RECORD EXCERPTS:
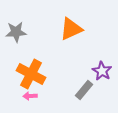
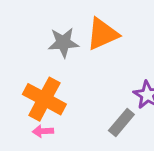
gray star: (16, 32) -> (63, 43), moved

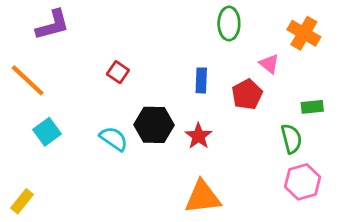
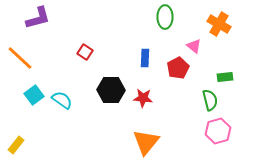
red star: (198, 136) -> (143, 98), turned -30
cyan semicircle: (114, 139) -> (62, 100), moved
orange triangle: (203, 197) -> (146, 142), turned -44

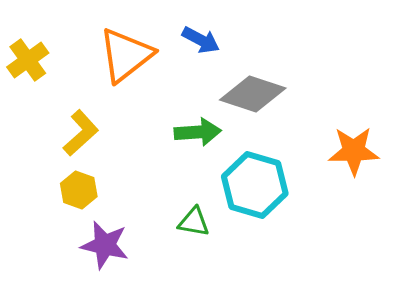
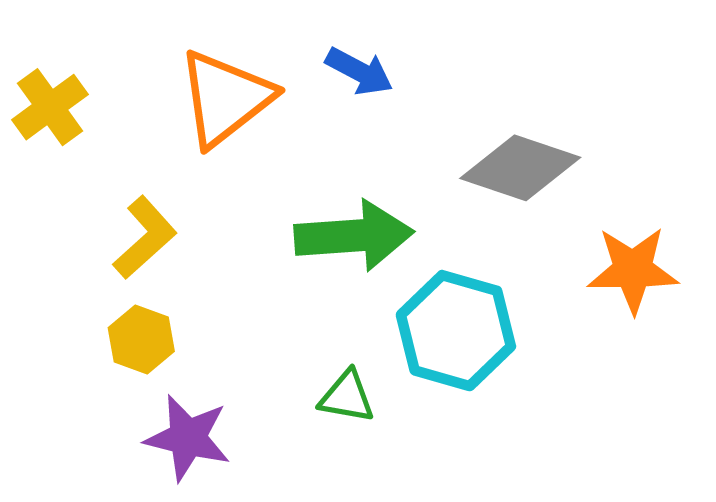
gray diamond: (253, 94) -> (520, 168), moved
green arrow: (198, 132) -> (354, 236), size x1.4

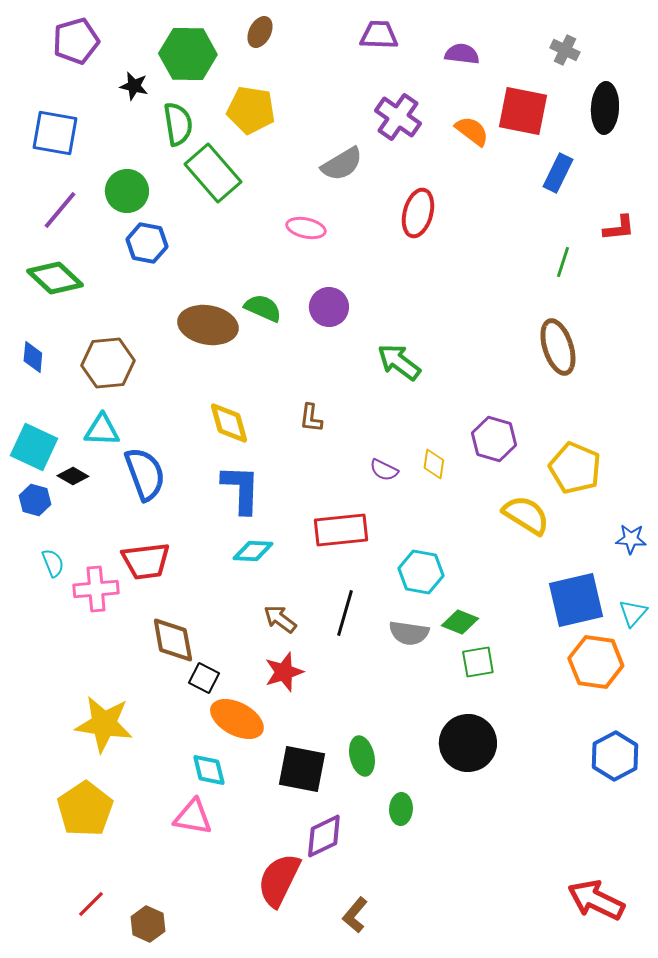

TASK GOAL: Repeat each line word for word, from the one with "cyan semicircle: (114, 139)" down to the last line of the data, and keep the pictures out of it.

EXERCISE RESULT:
cyan semicircle: (114, 139) -> (62, 100), moved
orange triangle: (203, 197) -> (146, 142), turned -44

gray diamond: (253, 94) -> (520, 168), moved
green arrow: (198, 132) -> (354, 236), size x1.4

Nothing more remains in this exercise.